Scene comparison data
※
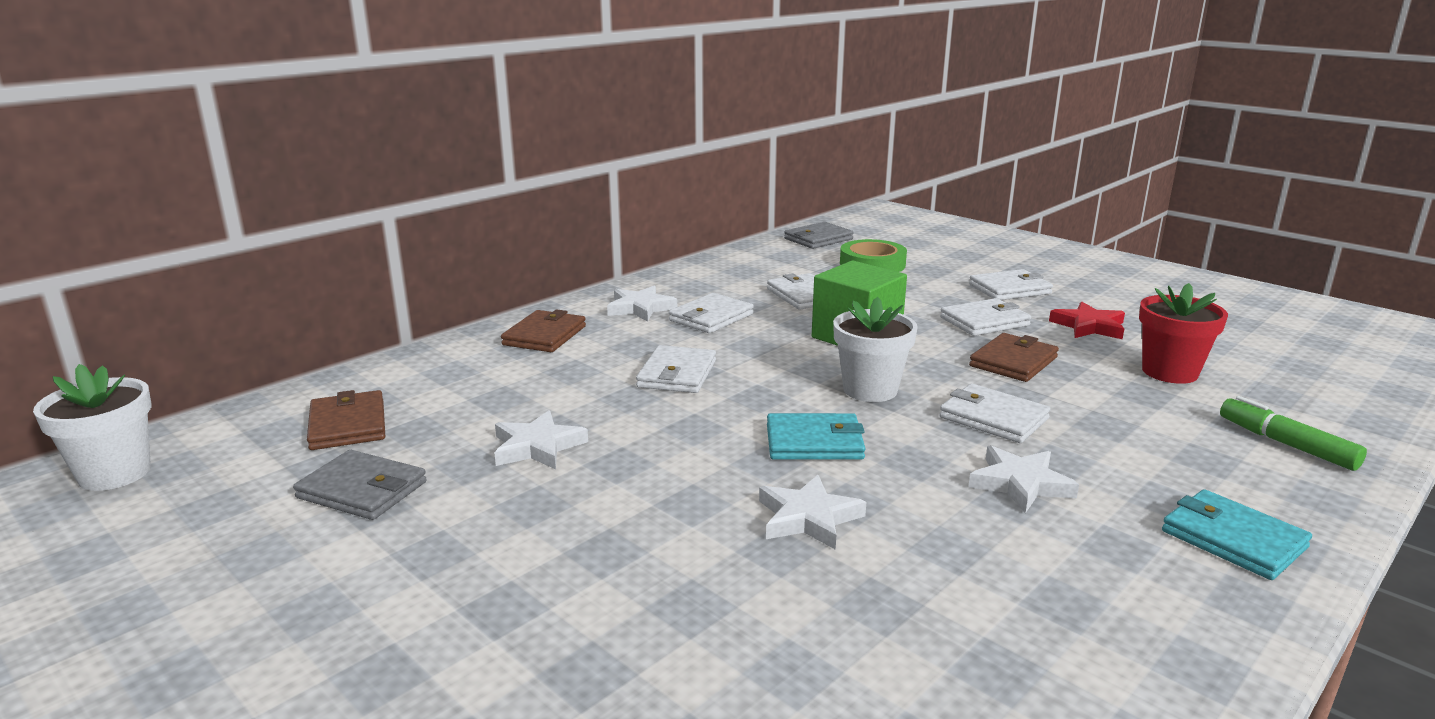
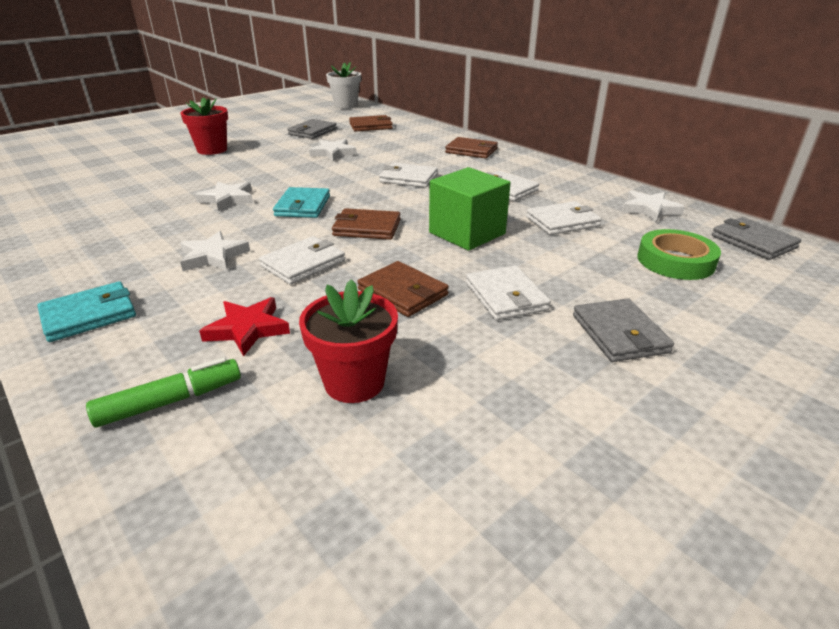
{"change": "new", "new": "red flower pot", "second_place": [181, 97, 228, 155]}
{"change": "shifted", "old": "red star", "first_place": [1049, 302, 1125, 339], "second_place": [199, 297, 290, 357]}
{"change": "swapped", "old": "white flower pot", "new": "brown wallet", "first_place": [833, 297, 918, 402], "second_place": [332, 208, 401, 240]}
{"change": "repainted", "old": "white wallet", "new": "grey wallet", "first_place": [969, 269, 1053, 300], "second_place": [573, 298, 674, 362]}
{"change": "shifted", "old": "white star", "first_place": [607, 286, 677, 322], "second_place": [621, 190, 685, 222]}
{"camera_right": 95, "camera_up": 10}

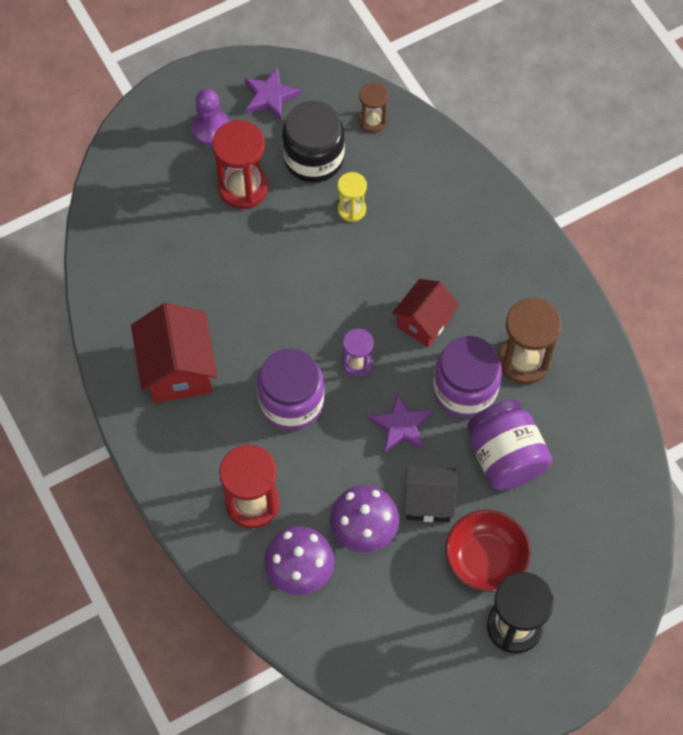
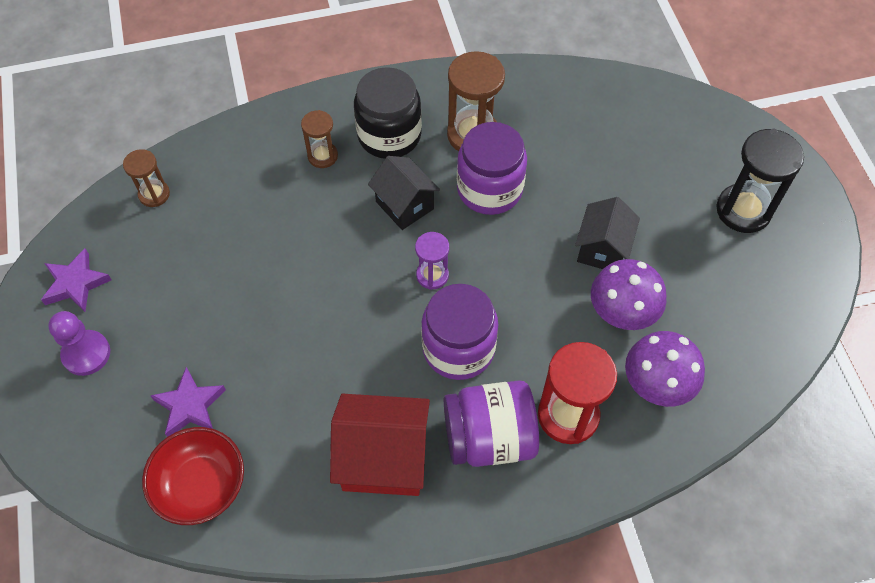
{"change": "shifted", "old": "red bowl", "first_place": [445, 510, 531, 592], "second_place": [142, 427, 244, 525]}
{"change": "shifted", "old": "purple star", "first_place": [369, 393, 431, 453], "second_place": [150, 367, 226, 437]}
{"change": "new", "new": "brown hourglass", "second_place": [301, 110, 338, 168]}
{"change": "shifted", "old": "black jar", "first_place": [282, 101, 345, 183], "second_place": [354, 67, 422, 159]}
{"change": "repainted", "old": "red house", "new": "black house", "first_place": [392, 279, 459, 347], "second_place": [368, 156, 440, 230]}
{"change": "shifted", "old": "purple jar", "first_place": [467, 400, 552, 491], "second_place": [444, 380, 539, 467]}
{"change": "gone", "old": "red hourglass", "first_place": [212, 120, 268, 209]}
{"change": "gone", "old": "yellow hourglass", "first_place": [337, 172, 367, 222]}
{"camera_right": -75, "camera_up": -5}

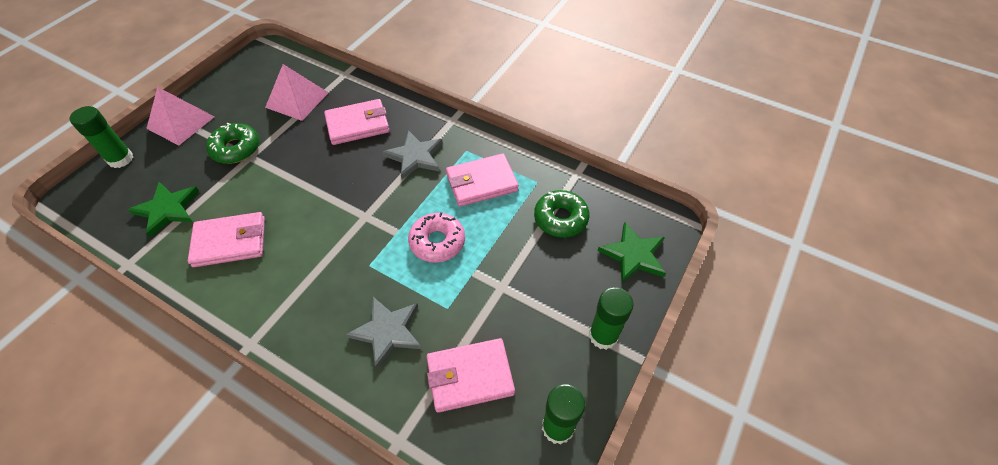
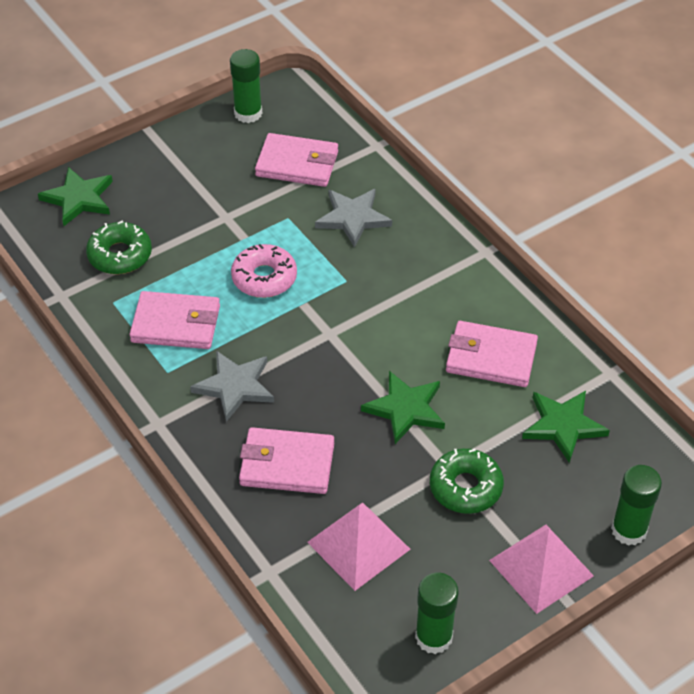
{"change": "new", "new": "green star", "second_place": [361, 371, 445, 444]}
{"change": "shifted", "old": "green glue stick", "first_place": [589, 287, 634, 350], "second_place": [415, 573, 459, 654]}
{"camera_right": -155, "camera_up": -5}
※
• Problem details: Copy the data above line for line, skipping every picture.

• Answer to the problem:
{"change": "new", "new": "red flower pot", "second_place": [181, 97, 228, 155]}
{"change": "shifted", "old": "red star", "first_place": [1049, 302, 1125, 339], "second_place": [199, 297, 290, 357]}
{"change": "swapped", "old": "white flower pot", "new": "brown wallet", "first_place": [833, 297, 918, 402], "second_place": [332, 208, 401, 240]}
{"change": "repainted", "old": "white wallet", "new": "grey wallet", "first_place": [969, 269, 1053, 300], "second_place": [573, 298, 674, 362]}
{"change": "shifted", "old": "white star", "first_place": [607, 286, 677, 322], "second_place": [621, 190, 685, 222]}
{"camera_right": 95, "camera_up": 10}

{"change": "shifted", "old": "red bowl", "first_place": [445, 510, 531, 592], "second_place": [142, 427, 244, 525]}
{"change": "shifted", "old": "purple star", "first_place": [369, 393, 431, 453], "second_place": [150, 367, 226, 437]}
{"change": "new", "new": "brown hourglass", "second_place": [301, 110, 338, 168]}
{"change": "shifted", "old": "black jar", "first_place": [282, 101, 345, 183], "second_place": [354, 67, 422, 159]}
{"change": "repainted", "old": "red house", "new": "black house", "first_place": [392, 279, 459, 347], "second_place": [368, 156, 440, 230]}
{"change": "shifted", "old": "purple jar", "first_place": [467, 400, 552, 491], "second_place": [444, 380, 539, 467]}
{"change": "gone", "old": "red hourglass", "first_place": [212, 120, 268, 209]}
{"change": "gone", "old": "yellow hourglass", "first_place": [337, 172, 367, 222]}
{"camera_right": -75, "camera_up": -5}

{"change": "new", "new": "green star", "second_place": [361, 371, 445, 444]}
{"change": "shifted", "old": "green glue stick", "first_place": [589, 287, 634, 350], "second_place": [415, 573, 459, 654]}
{"camera_right": -155, "camera_up": -5}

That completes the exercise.